======== SUPPLIED INFORMATION ========

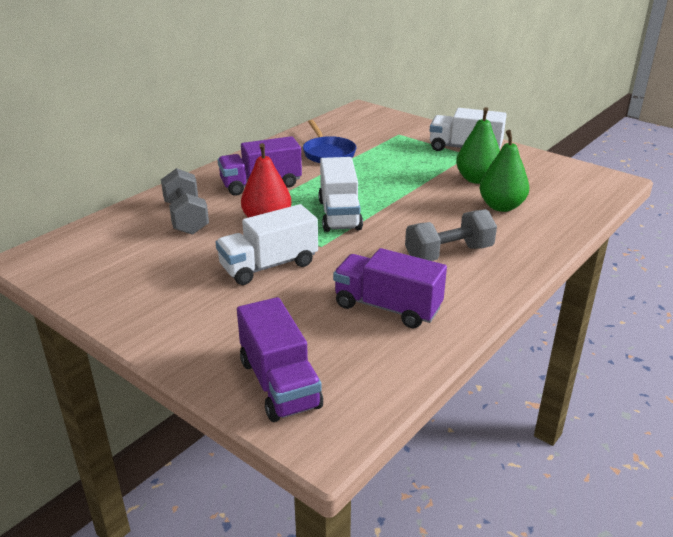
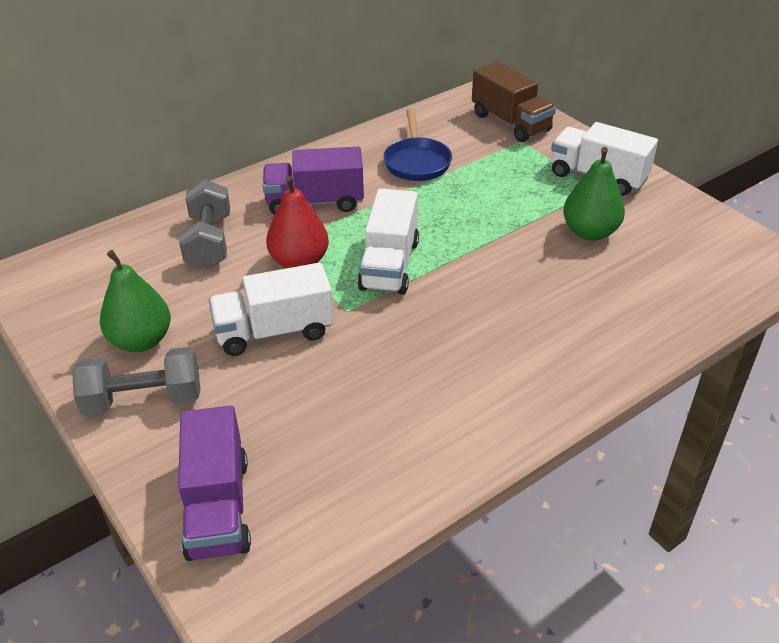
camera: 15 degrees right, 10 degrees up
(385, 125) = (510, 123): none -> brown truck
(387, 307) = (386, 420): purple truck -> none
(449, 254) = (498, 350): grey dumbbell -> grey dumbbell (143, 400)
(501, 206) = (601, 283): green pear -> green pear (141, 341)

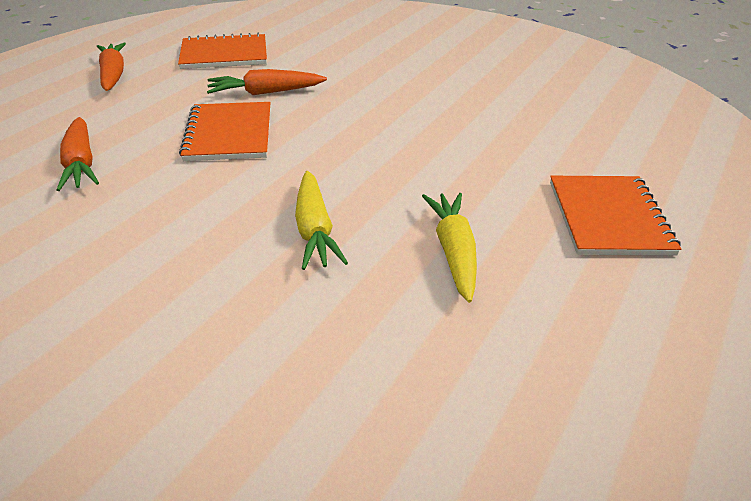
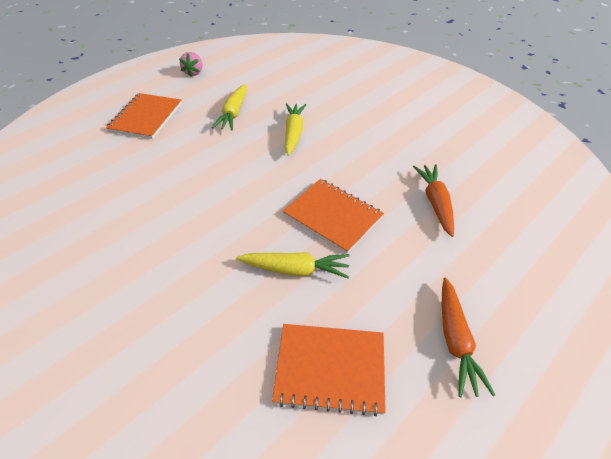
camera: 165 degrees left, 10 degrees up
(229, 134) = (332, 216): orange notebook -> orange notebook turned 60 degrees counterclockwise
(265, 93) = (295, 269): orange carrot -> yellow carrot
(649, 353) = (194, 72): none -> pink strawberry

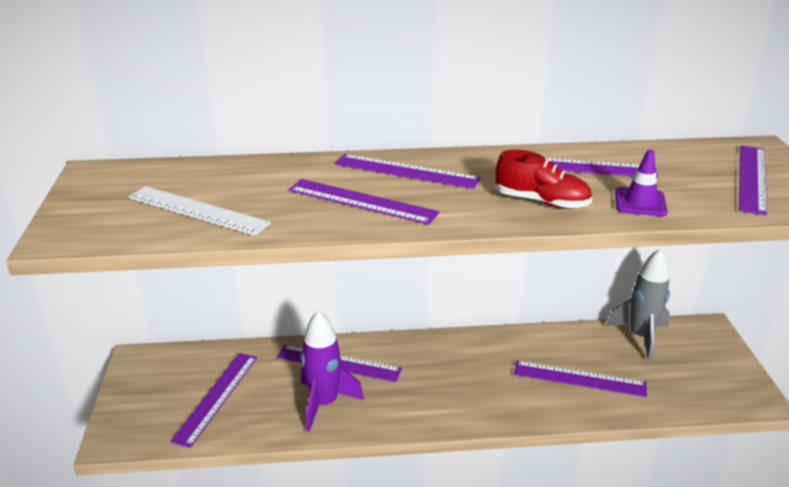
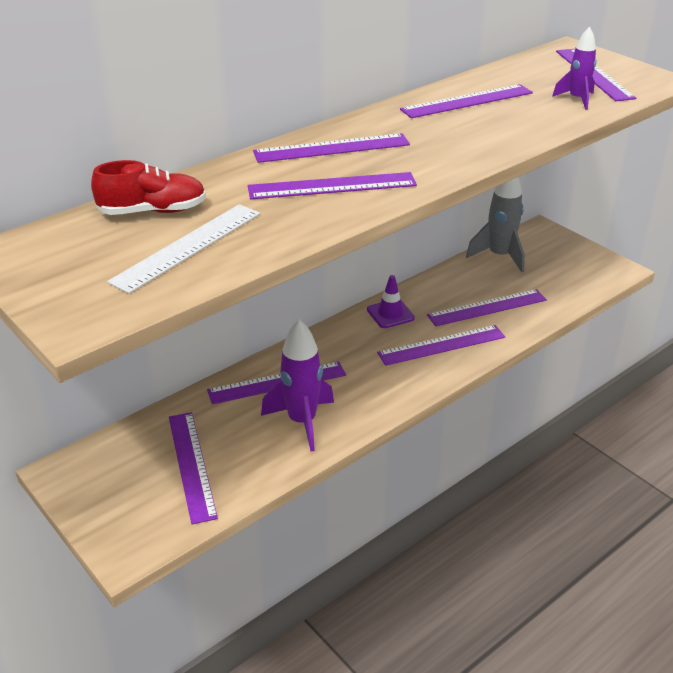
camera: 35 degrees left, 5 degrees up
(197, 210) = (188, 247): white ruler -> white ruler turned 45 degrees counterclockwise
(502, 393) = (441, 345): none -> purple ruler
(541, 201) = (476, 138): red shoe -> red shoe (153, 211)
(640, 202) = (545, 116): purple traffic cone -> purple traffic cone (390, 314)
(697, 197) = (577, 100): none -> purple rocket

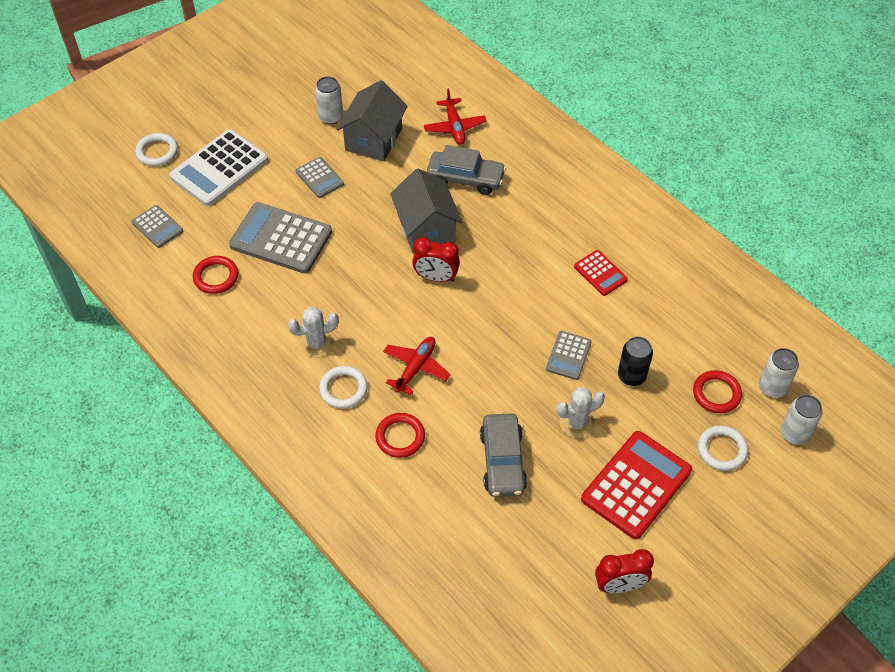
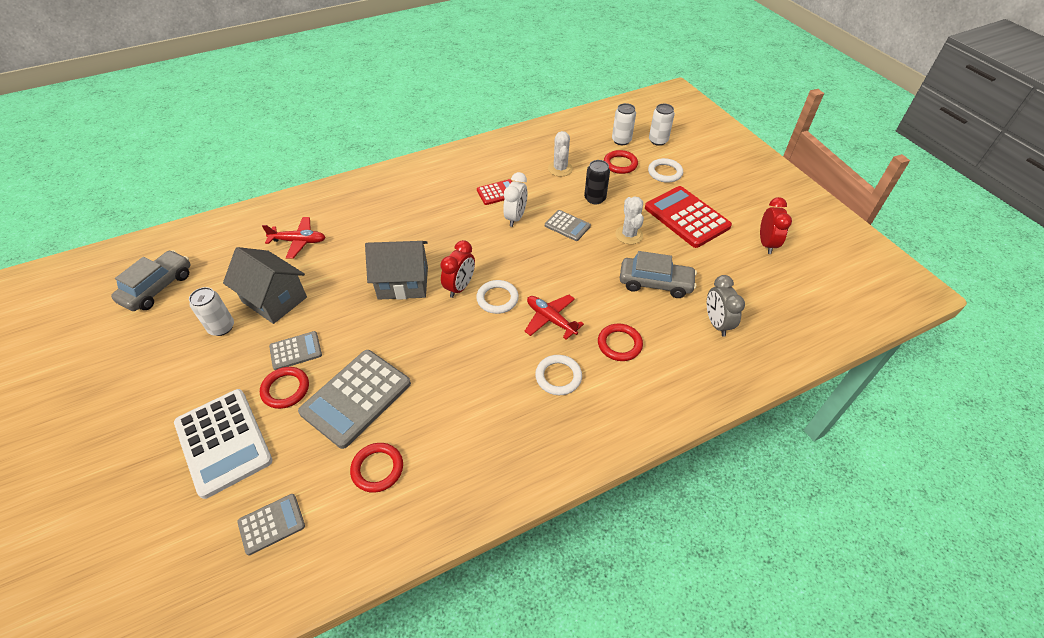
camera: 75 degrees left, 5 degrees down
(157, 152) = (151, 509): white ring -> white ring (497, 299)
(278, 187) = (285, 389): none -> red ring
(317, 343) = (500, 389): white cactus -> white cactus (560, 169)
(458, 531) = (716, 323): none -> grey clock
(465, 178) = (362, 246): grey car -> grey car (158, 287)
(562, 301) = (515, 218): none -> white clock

========
======== SUPPLIED INFORMATION ========

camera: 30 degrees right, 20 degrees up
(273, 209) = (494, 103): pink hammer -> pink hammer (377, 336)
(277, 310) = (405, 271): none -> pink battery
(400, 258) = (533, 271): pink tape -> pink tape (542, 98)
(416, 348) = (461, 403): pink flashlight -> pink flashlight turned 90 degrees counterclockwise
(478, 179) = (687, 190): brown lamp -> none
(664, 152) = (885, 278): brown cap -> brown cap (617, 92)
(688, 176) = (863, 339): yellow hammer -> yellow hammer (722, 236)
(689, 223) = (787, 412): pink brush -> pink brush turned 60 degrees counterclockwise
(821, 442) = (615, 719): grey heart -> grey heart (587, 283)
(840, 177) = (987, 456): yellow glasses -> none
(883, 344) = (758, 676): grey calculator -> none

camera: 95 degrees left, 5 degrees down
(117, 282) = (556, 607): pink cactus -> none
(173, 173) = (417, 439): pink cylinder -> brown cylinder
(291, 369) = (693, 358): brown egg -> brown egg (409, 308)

========
======== SUPPLIED INFORMATION ========

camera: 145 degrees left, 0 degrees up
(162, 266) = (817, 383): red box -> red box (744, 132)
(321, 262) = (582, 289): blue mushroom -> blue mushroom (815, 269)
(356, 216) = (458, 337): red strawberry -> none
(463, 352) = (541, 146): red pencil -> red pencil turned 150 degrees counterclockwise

========

Look above for the line containing "(883, 344) = (758, 676): grey". Output from there through the line containing "(291, 369) = (693, 358): brown", exactly and inclusively.

**RESPONSE TO THIS TASK**.
(883, 344) = (758, 676): grey calculator -> none

camera: 95 degrees left, 5 degrees down
(117, 282) = (556, 607): pink cactus -> none
(173, 173) = (417, 439): pink cylinder -> brown cylinder
(291, 369) = (693, 358): brown egg -> brown egg (409, 308)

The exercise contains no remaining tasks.